Extract every line of the rows below that contains the string "with", and treat uppercase and lowercase letters as different.

## DATA SHOWN
______________________________

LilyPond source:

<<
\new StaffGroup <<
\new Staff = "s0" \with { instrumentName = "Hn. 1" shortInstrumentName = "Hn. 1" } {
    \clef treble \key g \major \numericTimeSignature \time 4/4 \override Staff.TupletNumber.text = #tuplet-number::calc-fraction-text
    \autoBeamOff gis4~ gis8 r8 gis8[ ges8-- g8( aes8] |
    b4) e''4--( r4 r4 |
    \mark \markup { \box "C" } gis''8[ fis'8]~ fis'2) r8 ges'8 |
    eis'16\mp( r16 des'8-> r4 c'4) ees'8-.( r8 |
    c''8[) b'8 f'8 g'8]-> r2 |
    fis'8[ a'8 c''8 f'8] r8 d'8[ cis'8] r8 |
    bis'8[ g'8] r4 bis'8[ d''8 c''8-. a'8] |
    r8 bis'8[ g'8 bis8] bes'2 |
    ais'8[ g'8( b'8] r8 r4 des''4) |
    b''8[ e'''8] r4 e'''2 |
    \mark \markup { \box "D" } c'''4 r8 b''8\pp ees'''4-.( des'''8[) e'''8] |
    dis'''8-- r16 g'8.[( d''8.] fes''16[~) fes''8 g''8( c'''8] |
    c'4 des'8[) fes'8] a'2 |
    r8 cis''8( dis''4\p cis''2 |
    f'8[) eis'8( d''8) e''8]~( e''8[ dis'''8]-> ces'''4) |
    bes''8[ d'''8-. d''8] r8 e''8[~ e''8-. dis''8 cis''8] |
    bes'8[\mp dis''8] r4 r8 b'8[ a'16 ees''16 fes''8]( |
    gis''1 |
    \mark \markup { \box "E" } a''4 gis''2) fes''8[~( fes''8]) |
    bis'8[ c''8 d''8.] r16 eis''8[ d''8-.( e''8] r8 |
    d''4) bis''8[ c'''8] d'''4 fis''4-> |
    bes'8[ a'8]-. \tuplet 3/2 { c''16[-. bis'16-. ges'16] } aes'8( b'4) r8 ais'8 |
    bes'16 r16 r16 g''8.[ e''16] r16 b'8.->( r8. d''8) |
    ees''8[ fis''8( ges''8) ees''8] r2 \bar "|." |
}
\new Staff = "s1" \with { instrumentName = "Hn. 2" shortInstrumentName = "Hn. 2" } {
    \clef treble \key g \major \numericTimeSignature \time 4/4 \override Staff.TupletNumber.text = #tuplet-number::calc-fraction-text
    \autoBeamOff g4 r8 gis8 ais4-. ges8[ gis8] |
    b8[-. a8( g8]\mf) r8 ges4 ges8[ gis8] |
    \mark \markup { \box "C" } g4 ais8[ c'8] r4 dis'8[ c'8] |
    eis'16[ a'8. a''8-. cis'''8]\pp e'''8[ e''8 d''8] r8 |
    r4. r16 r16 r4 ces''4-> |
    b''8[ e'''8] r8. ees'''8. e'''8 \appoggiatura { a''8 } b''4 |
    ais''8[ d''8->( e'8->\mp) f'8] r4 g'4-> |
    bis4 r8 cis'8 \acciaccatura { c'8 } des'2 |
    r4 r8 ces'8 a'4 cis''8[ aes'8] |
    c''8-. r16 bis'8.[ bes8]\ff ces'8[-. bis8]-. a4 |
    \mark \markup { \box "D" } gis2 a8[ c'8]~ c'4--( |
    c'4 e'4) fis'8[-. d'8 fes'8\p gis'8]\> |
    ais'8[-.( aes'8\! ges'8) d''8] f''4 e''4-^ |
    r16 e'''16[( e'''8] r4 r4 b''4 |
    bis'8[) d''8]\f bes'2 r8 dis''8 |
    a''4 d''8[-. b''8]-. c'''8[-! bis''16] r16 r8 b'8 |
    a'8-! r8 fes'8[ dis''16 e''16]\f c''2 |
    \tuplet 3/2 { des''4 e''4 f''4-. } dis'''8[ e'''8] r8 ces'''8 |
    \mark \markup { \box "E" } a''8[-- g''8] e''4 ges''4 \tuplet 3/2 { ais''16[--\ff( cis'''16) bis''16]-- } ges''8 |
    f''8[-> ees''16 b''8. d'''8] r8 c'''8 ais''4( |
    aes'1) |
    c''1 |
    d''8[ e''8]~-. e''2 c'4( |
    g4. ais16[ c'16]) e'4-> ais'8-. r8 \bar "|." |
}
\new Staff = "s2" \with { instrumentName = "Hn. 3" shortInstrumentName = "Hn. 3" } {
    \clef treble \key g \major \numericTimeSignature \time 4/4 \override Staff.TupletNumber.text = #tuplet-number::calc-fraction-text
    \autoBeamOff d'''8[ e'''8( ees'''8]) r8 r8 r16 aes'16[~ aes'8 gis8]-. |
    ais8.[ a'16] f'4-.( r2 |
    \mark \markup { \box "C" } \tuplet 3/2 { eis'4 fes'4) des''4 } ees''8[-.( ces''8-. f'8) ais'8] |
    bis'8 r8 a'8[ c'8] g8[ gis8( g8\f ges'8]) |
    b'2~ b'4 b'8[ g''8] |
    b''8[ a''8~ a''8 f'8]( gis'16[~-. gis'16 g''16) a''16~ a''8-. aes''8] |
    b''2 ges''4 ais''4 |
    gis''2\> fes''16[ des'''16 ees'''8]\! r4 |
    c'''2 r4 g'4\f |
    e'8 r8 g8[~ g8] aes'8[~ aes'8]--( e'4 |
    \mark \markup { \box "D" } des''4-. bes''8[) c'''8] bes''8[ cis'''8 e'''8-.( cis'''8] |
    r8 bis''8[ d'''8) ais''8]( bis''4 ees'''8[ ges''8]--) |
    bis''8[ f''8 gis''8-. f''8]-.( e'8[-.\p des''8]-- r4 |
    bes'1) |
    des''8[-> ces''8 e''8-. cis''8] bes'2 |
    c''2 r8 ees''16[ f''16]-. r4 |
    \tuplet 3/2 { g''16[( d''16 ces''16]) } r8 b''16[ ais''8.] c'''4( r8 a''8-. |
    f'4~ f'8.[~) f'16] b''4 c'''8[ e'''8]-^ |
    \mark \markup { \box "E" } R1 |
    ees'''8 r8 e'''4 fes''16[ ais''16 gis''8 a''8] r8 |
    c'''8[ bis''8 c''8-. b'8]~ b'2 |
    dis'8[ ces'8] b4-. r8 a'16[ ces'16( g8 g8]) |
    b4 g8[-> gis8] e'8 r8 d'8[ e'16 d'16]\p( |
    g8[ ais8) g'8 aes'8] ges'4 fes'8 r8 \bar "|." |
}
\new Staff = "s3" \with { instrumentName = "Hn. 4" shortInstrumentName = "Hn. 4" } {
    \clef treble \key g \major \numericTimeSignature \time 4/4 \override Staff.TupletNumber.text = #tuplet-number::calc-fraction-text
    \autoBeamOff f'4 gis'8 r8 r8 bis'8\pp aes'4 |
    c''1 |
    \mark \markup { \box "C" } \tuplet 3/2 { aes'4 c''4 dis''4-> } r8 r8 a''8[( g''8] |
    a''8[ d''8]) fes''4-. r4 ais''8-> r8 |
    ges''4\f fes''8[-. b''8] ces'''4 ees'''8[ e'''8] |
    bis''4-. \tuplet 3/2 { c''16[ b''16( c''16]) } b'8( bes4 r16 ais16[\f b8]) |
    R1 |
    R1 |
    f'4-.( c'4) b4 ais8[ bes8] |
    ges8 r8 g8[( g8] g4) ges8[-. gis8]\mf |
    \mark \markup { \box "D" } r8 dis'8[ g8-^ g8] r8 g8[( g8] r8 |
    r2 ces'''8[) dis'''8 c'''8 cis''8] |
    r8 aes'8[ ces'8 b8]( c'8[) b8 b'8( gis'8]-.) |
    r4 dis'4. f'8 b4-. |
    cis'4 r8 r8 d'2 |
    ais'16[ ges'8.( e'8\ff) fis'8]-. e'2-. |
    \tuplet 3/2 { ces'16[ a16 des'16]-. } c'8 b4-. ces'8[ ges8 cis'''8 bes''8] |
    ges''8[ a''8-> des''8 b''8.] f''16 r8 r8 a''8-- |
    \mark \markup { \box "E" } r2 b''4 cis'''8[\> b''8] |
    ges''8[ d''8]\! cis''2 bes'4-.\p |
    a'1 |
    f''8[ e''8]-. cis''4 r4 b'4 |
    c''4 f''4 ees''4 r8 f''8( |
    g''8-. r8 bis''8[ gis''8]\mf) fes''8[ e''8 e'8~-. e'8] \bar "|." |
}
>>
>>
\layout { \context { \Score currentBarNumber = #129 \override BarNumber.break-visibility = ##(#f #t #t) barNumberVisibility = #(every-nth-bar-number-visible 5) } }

______________________________

## CORRECT ANSWER
\new Staff = "s0" \with { instrumentName = "Hn. 1" shortInstrumentName = "Hn. 1" } {
\new Staff = "s1" \with { instrumentName = "Hn. 2" shortInstrumentName = "Hn. 2" } {
\new Staff = "s2" \with { instrumentName = "Hn. 3" shortInstrumentName = "Hn. 3" } {
\new Staff = "s3" \with { instrumentName = "Hn. 4" shortInstrumentName = "Hn. 4" } {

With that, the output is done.